#### [Action item]
Send back the line that contains "(343, 273) = (214, 171): pink" and all lines following it through the end of the data below, exactly, omitting pictures.

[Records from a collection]
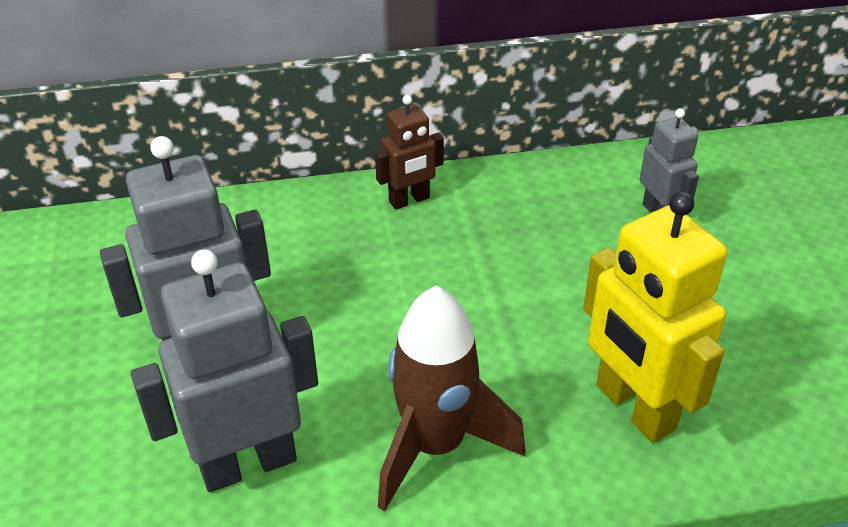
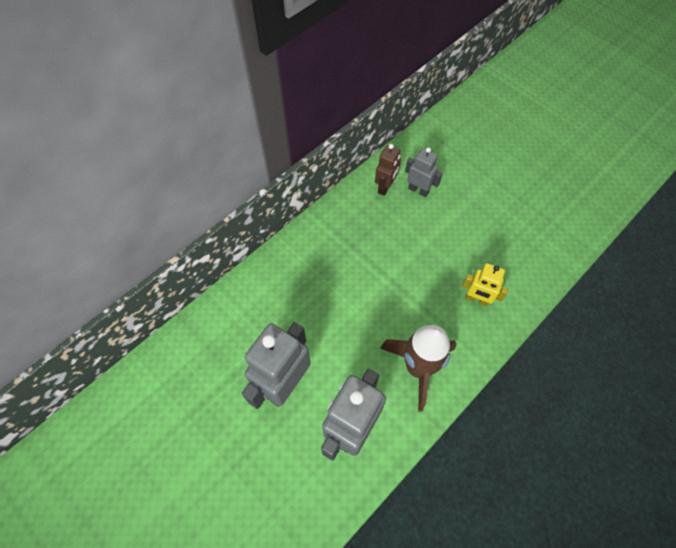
camera: 35 degrees left, 20 degrees up
(409, 200) = (306, 244): brown robot -> brown robot (385, 187)
(634, 408) = (477, 299): yellow robot -> yellow robot, size x0.56

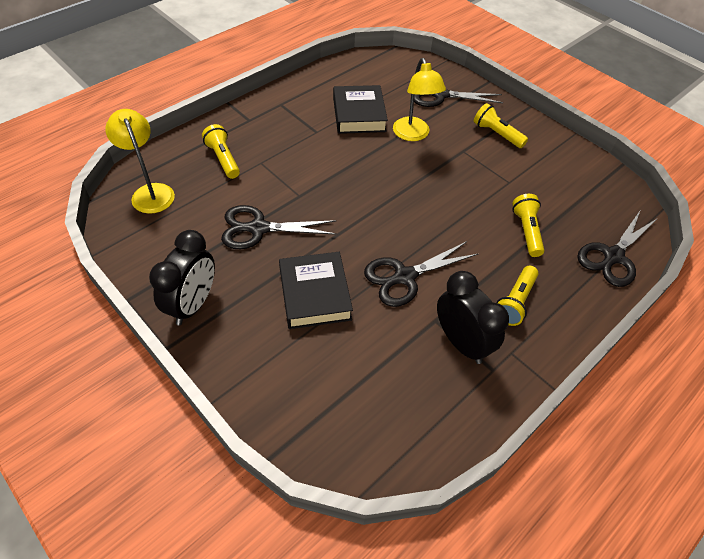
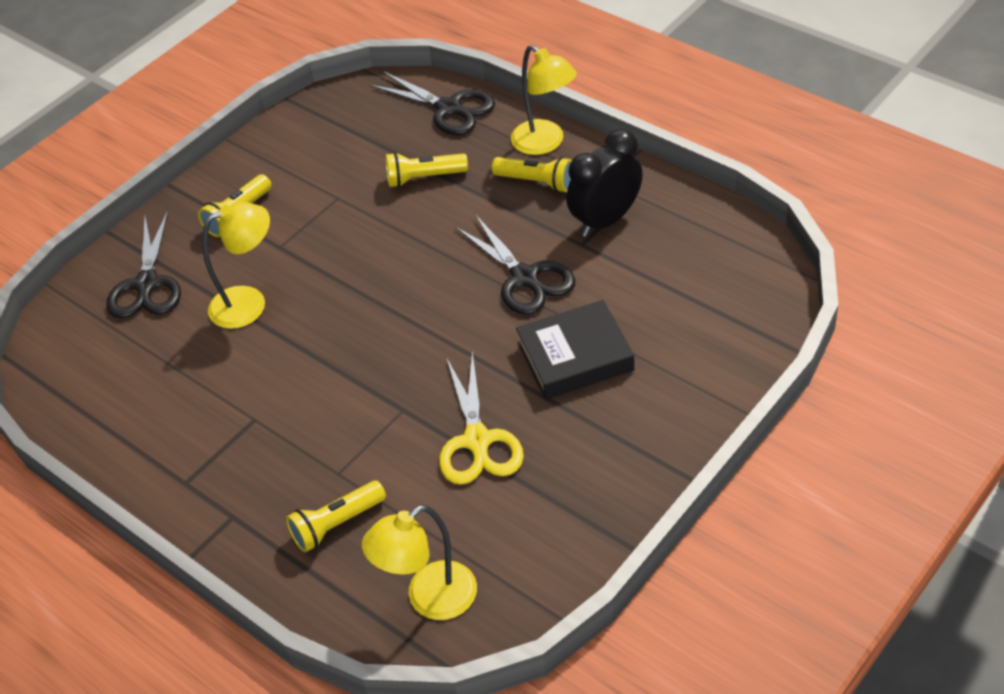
camera: 90 degrees left, 5 degrees down
(193, 304) = (626, 476): black clock -> none
(257, 228) = (477, 442): black scissors -> yellow scissors
(359, 114) = (205, 374): black book -> none
(565, 316) = (545, 143): none -> yellow lamp

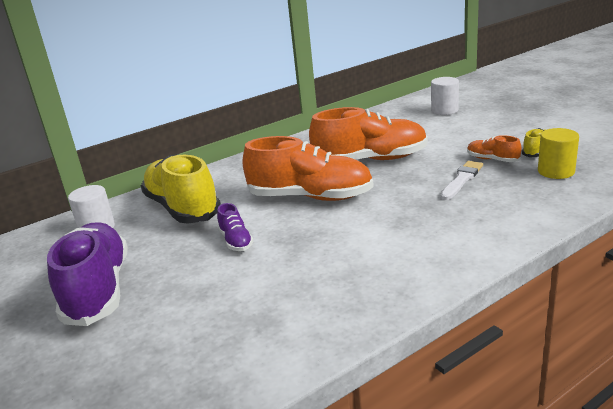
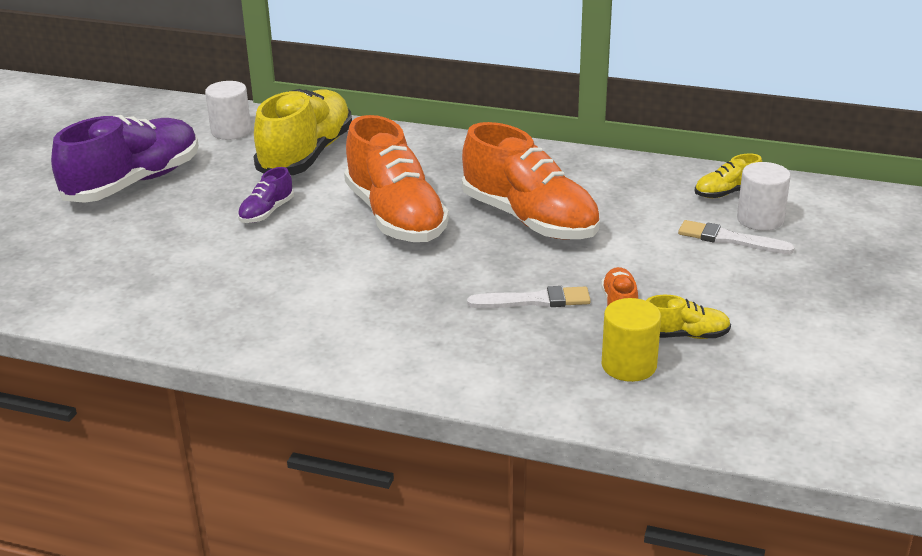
camera: 50 degrees right, 5 degrees up
(409, 111) = (726, 193): none -> yellow shoe
(455, 120) = (730, 239): none -> white brush

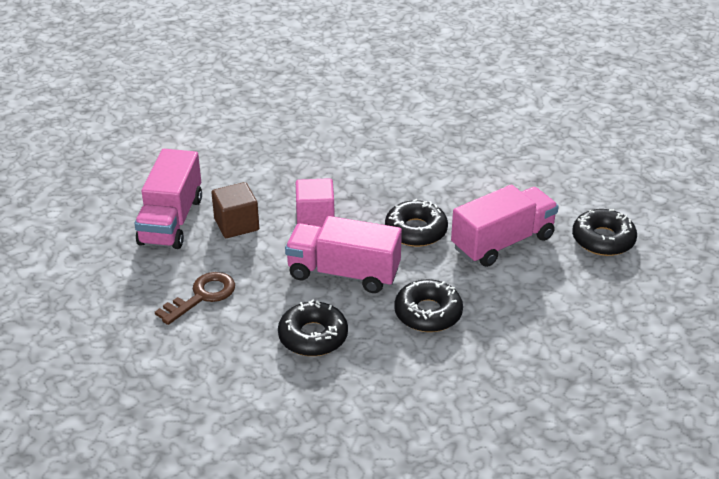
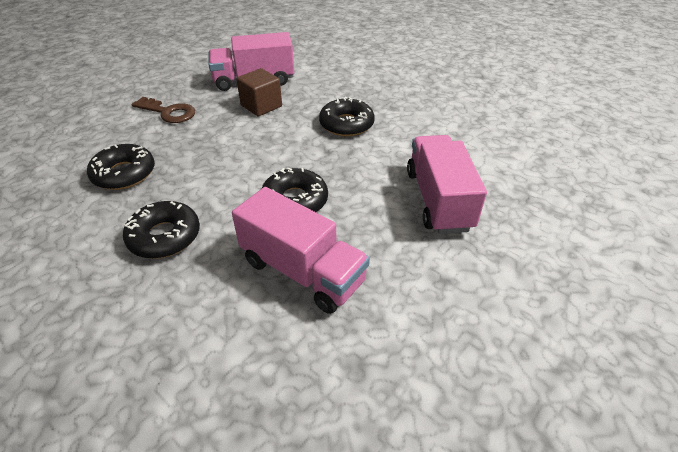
camera: 70 degrees right, 5 degrees up
(315, 218) = (287, 139): pink cube -> none
(343, 273) = (214, 171): pink truck -> pink truck (438, 200)
(603, 239) = (351, 377): black donut -> black donut (346, 124)

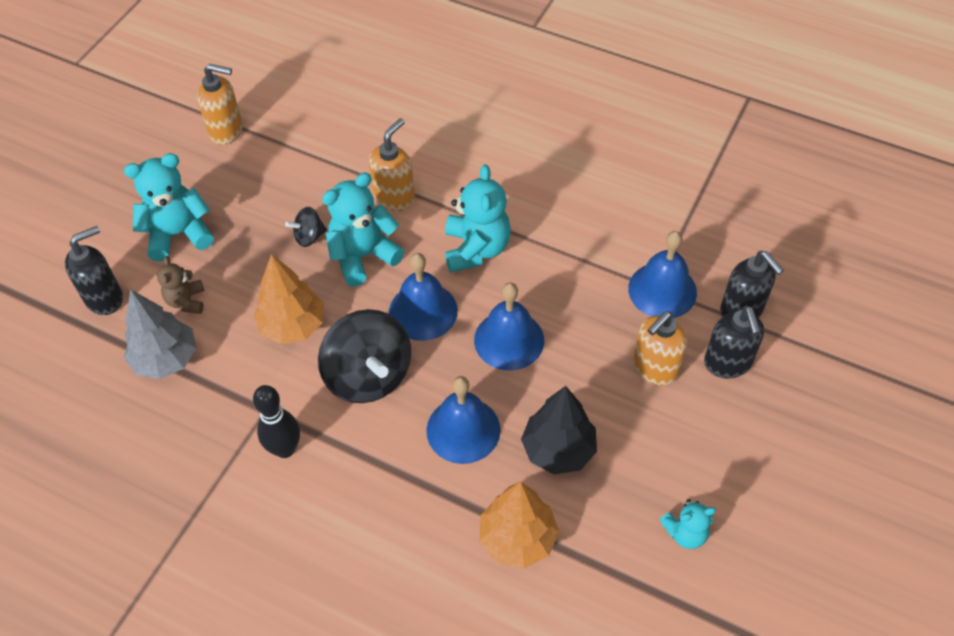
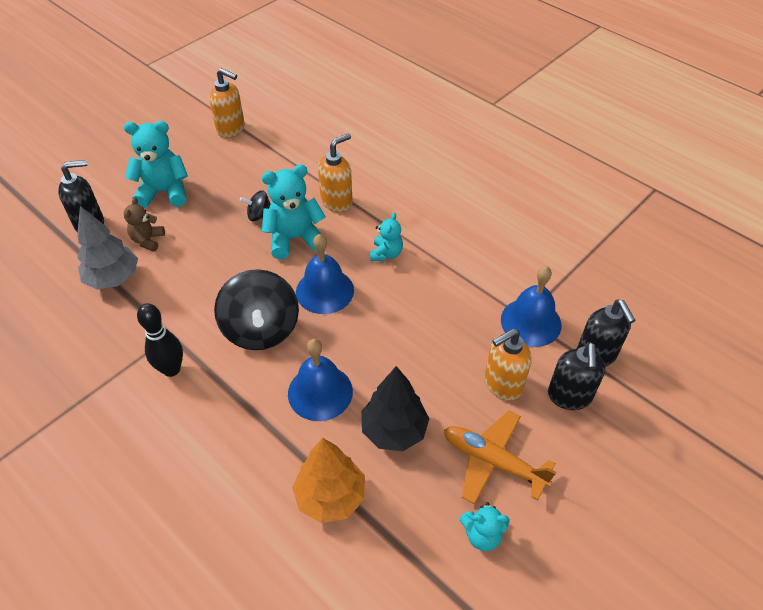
camera: 15 degrees right, 5 degrees down
(293, 326) = (218, 277): orange tree -> none
(476, 249) = (386, 254): turquoise teddy bear -> turquoise teddy bear, size x0.57
(509, 340) = (386, 330): blue bell -> none
(671, 454) = (492, 461): none -> orange plane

#### [Output for this exercise]
(343, 273) = (214, 171): pink truck -> pink truck (438, 200)
(603, 239) = (351, 377): black donut -> black donut (346, 124)

camera: 15 degrees right, 5 degrees down
(293, 326) = (218, 277): orange tree -> none
(476, 249) = (386, 254): turquoise teddy bear -> turquoise teddy bear, size x0.57
(509, 340) = (386, 330): blue bell -> none
(671, 454) = (492, 461): none -> orange plane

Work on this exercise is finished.